> **WHAT THE TASK REQUIRES**: From the listing below, copy only the lines running from the line that contains "U22: buffer 74HC125" to the line that contains "U2: NOT (in", both included.

⁂

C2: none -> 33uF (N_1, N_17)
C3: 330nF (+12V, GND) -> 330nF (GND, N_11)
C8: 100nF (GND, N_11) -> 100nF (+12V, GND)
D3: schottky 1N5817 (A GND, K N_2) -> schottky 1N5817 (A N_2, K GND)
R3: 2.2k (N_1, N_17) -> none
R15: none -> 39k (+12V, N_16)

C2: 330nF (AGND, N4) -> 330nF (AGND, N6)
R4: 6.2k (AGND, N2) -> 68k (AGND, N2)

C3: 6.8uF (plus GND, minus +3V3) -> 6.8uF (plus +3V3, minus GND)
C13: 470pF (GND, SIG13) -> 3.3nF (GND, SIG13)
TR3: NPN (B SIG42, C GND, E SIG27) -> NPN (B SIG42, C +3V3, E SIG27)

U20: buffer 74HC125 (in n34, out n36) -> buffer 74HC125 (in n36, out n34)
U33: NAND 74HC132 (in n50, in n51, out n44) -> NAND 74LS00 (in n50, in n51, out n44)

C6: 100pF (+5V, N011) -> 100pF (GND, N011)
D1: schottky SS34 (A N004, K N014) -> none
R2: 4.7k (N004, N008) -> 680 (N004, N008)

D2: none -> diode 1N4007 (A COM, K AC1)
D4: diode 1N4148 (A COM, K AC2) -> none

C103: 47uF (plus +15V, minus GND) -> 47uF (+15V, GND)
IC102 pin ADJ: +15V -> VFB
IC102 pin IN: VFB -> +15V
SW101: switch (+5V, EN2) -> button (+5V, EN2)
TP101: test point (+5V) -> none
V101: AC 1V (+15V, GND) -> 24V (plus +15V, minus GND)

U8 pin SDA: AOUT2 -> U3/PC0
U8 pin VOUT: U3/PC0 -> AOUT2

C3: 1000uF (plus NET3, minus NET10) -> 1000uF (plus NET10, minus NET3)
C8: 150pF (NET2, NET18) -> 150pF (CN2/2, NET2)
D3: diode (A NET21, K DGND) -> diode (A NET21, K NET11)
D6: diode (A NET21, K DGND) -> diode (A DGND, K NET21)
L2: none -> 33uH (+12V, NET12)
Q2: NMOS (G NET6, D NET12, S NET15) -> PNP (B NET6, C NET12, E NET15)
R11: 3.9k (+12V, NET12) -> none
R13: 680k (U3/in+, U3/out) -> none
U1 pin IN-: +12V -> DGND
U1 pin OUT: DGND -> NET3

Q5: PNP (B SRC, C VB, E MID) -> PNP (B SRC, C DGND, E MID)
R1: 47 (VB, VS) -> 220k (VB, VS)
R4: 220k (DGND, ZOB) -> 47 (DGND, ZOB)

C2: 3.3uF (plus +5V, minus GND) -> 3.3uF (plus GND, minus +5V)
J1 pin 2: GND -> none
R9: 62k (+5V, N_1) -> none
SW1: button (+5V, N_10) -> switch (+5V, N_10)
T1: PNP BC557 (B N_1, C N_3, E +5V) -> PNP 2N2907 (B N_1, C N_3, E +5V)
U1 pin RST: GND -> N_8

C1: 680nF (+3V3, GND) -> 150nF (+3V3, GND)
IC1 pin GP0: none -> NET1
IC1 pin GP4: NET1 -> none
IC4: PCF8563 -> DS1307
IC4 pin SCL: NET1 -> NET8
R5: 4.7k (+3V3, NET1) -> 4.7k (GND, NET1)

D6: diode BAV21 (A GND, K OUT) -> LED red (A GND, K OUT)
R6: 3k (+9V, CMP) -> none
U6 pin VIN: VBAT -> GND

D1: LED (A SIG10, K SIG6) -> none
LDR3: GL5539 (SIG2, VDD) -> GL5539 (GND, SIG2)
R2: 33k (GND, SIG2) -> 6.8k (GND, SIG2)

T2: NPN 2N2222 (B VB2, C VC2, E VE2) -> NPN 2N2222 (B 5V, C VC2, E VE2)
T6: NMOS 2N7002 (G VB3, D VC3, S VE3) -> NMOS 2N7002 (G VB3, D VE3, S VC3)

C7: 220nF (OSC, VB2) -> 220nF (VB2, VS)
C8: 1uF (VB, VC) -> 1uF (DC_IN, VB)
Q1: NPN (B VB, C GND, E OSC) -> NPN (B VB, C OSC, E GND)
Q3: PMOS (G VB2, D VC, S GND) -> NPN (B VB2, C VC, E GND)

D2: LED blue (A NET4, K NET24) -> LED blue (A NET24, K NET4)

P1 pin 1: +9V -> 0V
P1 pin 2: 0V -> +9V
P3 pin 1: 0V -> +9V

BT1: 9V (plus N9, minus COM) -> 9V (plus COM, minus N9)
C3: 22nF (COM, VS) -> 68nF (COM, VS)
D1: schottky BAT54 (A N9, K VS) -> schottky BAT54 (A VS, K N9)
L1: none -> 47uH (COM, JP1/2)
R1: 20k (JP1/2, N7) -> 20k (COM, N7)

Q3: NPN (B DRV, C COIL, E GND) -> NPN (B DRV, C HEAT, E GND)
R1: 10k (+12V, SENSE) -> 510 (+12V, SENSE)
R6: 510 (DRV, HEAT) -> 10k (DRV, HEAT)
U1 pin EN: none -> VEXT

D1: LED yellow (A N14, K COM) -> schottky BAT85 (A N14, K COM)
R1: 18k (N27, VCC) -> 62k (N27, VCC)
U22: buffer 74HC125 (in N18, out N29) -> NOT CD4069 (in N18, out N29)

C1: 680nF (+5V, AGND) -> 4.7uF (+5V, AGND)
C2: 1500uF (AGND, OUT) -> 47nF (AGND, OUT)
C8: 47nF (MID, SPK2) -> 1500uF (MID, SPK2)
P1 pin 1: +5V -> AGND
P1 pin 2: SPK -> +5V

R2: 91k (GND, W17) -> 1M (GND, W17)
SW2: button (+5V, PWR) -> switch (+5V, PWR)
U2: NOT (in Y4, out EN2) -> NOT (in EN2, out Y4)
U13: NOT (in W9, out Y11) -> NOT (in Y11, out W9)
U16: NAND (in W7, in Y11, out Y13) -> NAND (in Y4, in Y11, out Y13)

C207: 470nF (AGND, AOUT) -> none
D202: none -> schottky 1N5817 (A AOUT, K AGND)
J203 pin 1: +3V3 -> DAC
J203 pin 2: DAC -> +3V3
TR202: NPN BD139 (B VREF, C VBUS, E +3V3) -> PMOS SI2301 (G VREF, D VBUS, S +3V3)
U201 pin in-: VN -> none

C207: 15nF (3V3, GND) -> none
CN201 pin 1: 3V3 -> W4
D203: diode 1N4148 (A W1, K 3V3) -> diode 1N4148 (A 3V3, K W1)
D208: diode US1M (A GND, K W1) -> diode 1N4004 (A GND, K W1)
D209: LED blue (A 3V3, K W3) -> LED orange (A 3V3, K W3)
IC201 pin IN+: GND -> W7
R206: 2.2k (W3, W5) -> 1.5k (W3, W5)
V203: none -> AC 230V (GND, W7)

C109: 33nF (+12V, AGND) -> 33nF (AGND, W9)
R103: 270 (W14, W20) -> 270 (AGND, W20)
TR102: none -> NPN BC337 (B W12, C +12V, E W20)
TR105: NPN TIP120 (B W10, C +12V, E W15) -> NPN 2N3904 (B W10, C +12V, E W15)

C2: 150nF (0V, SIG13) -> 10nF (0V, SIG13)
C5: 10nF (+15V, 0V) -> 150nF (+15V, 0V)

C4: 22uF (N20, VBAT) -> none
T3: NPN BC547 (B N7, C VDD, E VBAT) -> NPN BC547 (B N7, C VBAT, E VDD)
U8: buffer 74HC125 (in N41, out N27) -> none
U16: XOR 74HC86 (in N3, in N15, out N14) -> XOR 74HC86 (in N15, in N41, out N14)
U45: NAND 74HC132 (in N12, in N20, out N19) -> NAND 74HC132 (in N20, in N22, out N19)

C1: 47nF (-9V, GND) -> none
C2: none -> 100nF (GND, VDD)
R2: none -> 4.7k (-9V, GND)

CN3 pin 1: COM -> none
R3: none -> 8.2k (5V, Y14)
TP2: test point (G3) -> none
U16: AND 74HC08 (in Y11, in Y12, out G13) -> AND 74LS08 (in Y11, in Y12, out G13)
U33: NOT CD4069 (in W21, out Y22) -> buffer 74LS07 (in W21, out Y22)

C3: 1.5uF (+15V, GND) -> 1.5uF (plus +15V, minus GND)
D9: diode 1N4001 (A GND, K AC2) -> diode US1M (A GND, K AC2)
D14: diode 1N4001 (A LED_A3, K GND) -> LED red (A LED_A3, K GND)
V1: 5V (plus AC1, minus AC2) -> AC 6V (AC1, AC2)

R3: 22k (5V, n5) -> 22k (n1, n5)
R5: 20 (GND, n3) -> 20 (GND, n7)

⁂

> **SOLUTION BELOW**:
U22: buffer 74HC125 (in N18, out N29) -> NOT CD4069 (in N18, out N29)

C1: 680nF (+5V, AGND) -> 4.7uF (+5V, AGND)
C2: 1500uF (AGND, OUT) -> 47nF (AGND, OUT)
C8: 47nF (MID, SPK2) -> 1500uF (MID, SPK2)
P1 pin 1: +5V -> AGND
P1 pin 2: SPK -> +5V

R2: 91k (GND, W17) -> 1M (GND, W17)
SW2: button (+5V, PWR) -> switch (+5V, PWR)
U2: NOT (in Y4, out EN2) -> NOT (in EN2, out Y4)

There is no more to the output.